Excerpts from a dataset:
━━━

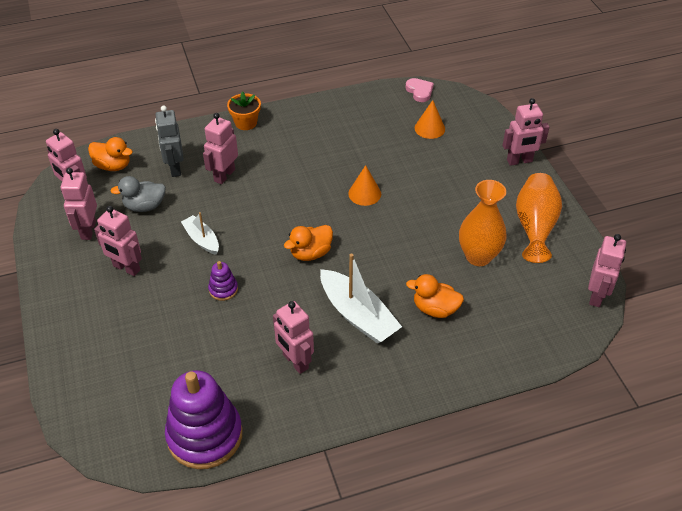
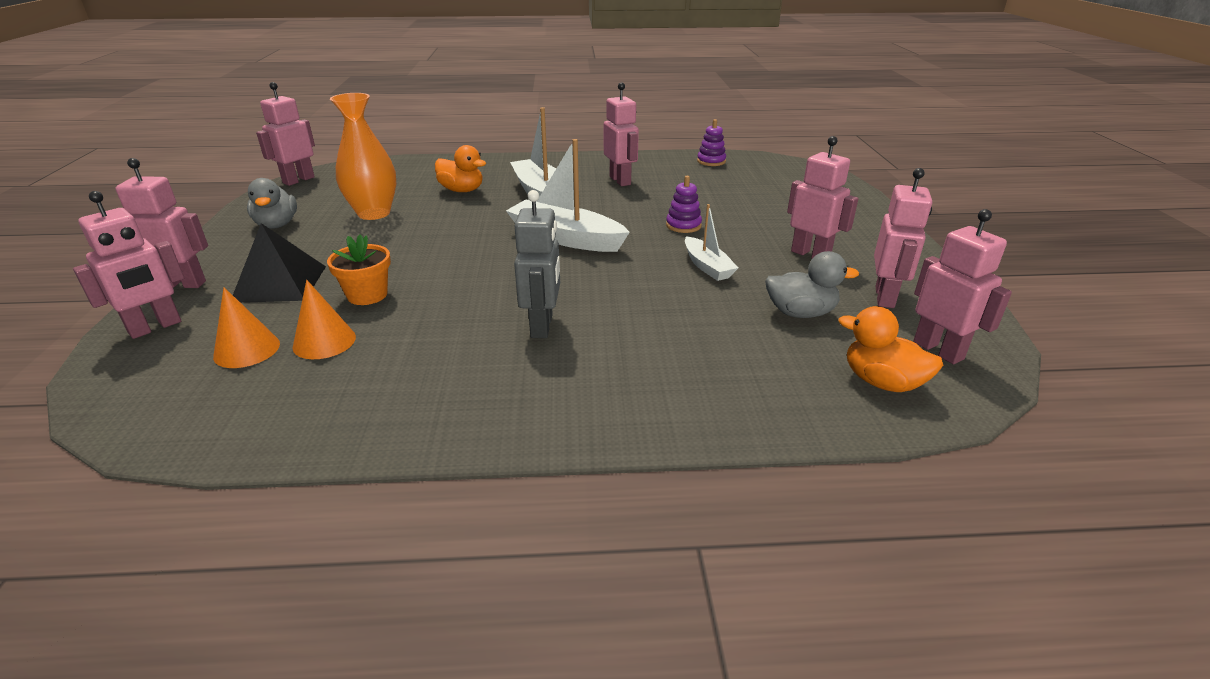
camera: 165 degrees left, 15 degrees down
(175, 168) = (754, 359): grey robot -> grey robot (542, 326)
(205, 435) = (711, 161): purple stacking toy -> purple stacking toy, size x0.44
(224, 175) = (662, 334): pink robot -> pink robot (155, 327)
(246, 123) = (594, 423): orange flower pot -> orange flower pot (367, 295)
(310, 253) = (565, 238): orange duck -> white boat
(364, 193) = (450, 281): orange cone -> orange cone (324, 342)
(419, 91) = (165, 427): pink heart -> none
(464, 172) = (280, 283): none -> black pyramid
(535, 227) = (277, 225): orange vase -> grey duck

━━━

_HOW TO COMPLETE THIS TASK:_
Take the line containing "(419, 91) = (165, 427): pink heart -> none" as the first line and the last line of the data above as the final one. Write out these lines and all between them exactly.

_ANSWER AREA:_
(419, 91) = (165, 427): pink heart -> none
(464, 172) = (280, 283): none -> black pyramid
(535, 227) = (277, 225): orange vase -> grey duck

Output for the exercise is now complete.